### WHAT IS NEEDED
Among the records that follow, find the line with "camera: 50 degrees left, 10 degrees down" and the line with "none -> brown carton [453,81,482,131]". Set down those lines and all lines between them exactly, without adding anything.

### INFORMATION PROVIDED
((

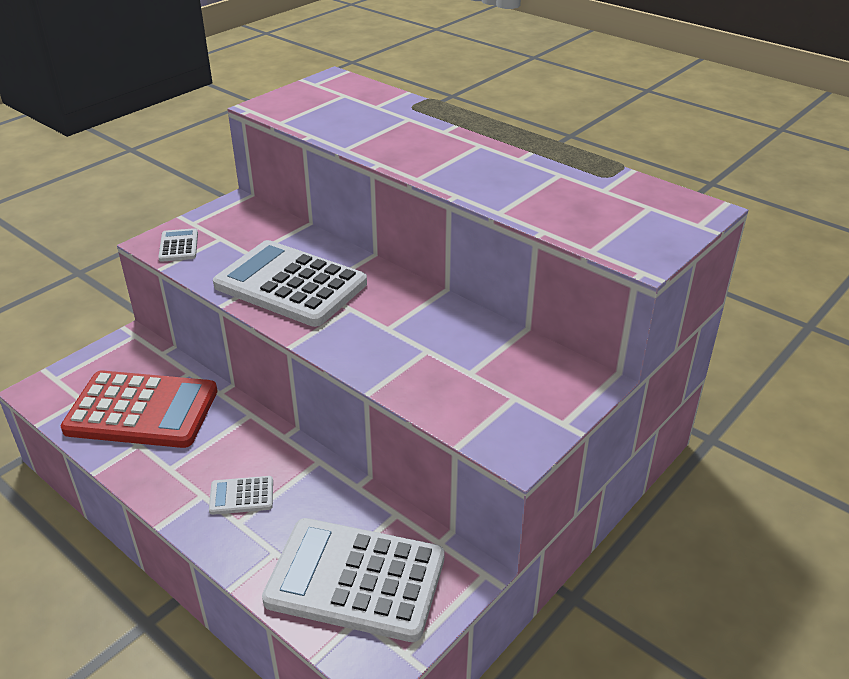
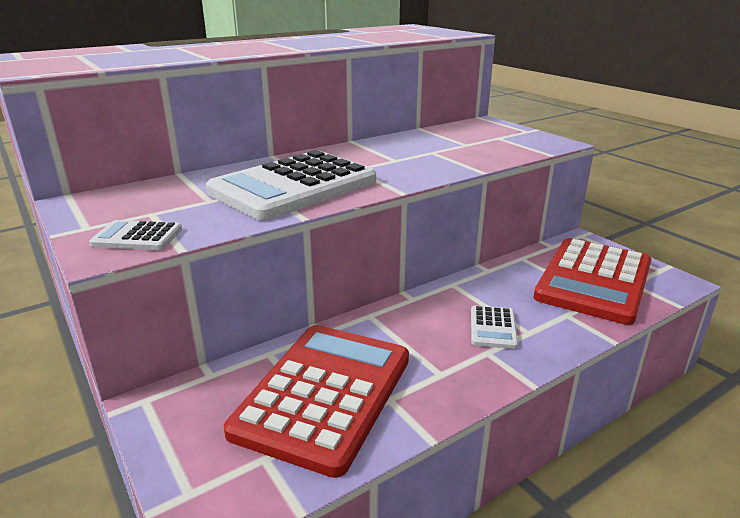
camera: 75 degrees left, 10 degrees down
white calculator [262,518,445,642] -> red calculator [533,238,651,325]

))
((

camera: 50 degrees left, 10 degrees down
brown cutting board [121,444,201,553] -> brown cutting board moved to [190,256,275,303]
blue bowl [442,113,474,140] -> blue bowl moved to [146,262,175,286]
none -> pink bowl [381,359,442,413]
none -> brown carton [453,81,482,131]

))

### EXERCISE OUTPUT
camera: 50 degrees left, 10 degrees down
brown cutting board [121,444,201,553] -> brown cutting board moved to [190,256,275,303]
blue bowl [442,113,474,140] -> blue bowl moved to [146,262,175,286]
none -> pink bowl [381,359,442,413]
none -> brown carton [453,81,482,131]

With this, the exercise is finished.